**Exercise objective:** Output only the lines below from the one containing "grey brick K7" to the one containing "none -> white tile C10:F11 level 1", exactly as written, both ends kept.

Start of Data for review

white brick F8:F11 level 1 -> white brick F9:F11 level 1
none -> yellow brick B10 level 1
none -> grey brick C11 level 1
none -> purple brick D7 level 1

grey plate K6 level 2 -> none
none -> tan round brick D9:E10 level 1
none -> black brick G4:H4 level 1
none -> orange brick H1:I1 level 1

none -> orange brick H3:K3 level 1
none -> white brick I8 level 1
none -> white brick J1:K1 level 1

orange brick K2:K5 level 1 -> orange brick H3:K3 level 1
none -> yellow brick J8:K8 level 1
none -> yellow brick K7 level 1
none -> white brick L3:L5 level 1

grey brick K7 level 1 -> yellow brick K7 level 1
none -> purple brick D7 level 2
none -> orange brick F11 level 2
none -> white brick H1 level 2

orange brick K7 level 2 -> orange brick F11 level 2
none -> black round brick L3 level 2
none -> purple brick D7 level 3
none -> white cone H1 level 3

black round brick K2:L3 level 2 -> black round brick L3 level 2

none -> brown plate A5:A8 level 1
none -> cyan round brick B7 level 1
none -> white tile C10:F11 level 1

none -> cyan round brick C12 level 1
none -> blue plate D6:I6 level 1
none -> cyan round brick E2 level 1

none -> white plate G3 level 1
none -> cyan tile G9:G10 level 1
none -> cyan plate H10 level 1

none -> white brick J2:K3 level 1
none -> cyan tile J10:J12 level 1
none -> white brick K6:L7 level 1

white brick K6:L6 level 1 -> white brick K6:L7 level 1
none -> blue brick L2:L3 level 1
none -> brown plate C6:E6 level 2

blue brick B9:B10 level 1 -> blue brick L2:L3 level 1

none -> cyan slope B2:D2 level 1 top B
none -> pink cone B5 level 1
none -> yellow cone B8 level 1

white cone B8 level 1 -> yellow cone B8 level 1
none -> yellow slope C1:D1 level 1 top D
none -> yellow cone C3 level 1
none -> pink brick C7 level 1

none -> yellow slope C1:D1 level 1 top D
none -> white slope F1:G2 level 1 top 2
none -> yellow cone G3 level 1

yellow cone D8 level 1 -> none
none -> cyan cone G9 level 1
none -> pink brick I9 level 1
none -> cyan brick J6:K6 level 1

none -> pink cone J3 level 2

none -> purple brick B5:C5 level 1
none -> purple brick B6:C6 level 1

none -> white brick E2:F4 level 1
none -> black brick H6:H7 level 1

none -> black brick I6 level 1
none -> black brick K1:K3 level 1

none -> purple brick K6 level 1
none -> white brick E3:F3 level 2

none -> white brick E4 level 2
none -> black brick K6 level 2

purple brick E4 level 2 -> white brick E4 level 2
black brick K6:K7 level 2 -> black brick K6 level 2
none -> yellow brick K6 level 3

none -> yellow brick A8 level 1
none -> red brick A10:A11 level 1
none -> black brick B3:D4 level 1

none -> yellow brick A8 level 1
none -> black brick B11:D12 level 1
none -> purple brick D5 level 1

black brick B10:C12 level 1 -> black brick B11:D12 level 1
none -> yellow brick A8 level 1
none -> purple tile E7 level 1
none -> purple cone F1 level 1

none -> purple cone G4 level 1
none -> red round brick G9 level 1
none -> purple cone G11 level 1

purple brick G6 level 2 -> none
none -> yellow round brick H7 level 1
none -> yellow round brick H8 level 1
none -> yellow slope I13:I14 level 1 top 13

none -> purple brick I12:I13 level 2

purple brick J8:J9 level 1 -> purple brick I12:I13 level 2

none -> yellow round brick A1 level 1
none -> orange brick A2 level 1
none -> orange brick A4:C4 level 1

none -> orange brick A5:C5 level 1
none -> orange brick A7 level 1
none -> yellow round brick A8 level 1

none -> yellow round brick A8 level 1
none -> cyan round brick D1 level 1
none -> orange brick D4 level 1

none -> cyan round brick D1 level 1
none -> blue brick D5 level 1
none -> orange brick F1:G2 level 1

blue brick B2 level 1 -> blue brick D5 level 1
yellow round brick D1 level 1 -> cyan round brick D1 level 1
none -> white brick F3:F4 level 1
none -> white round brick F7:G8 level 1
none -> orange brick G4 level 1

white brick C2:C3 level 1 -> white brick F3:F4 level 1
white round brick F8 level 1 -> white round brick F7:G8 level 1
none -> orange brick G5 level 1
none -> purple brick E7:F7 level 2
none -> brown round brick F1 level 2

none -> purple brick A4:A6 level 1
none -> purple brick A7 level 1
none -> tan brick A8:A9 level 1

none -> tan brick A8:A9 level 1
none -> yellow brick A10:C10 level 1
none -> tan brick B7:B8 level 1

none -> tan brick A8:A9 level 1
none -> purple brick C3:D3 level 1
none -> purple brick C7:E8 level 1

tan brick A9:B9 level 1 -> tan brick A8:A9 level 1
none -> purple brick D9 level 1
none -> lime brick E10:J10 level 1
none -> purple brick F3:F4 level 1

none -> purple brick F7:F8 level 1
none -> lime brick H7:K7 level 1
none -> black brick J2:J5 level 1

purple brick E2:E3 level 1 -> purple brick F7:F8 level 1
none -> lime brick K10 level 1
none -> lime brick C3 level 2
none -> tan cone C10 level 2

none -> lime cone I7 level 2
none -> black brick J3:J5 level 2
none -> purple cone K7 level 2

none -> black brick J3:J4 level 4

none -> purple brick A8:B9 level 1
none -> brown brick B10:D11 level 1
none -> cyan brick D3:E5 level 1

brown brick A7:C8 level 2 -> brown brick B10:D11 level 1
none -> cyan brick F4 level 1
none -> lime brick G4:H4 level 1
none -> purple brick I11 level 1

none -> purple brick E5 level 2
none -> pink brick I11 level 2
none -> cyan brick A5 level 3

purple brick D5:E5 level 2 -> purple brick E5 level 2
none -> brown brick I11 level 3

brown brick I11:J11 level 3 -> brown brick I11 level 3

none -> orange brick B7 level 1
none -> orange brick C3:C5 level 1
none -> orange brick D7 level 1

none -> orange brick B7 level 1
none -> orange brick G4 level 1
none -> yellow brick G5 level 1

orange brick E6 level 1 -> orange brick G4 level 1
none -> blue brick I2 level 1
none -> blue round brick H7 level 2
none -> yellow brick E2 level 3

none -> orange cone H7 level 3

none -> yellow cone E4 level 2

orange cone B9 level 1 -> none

End of Data for review

**Completed task:**
grey brick K7 level 1 -> yellow brick K7 level 1
none -> purple brick D7 level 2
none -> orange brick F11 level 2
none -> white brick H1 level 2

orange brick K7 level 2 -> orange brick F11 level 2
none -> black round brick L3 level 2
none -> purple brick D7 level 3
none -> white cone H1 level 3

black round brick K2:L3 level 2 -> black round brick L3 level 2

none -> brown plate A5:A8 level 1
none -> cyan round brick B7 level 1
none -> white tile C10:F11 level 1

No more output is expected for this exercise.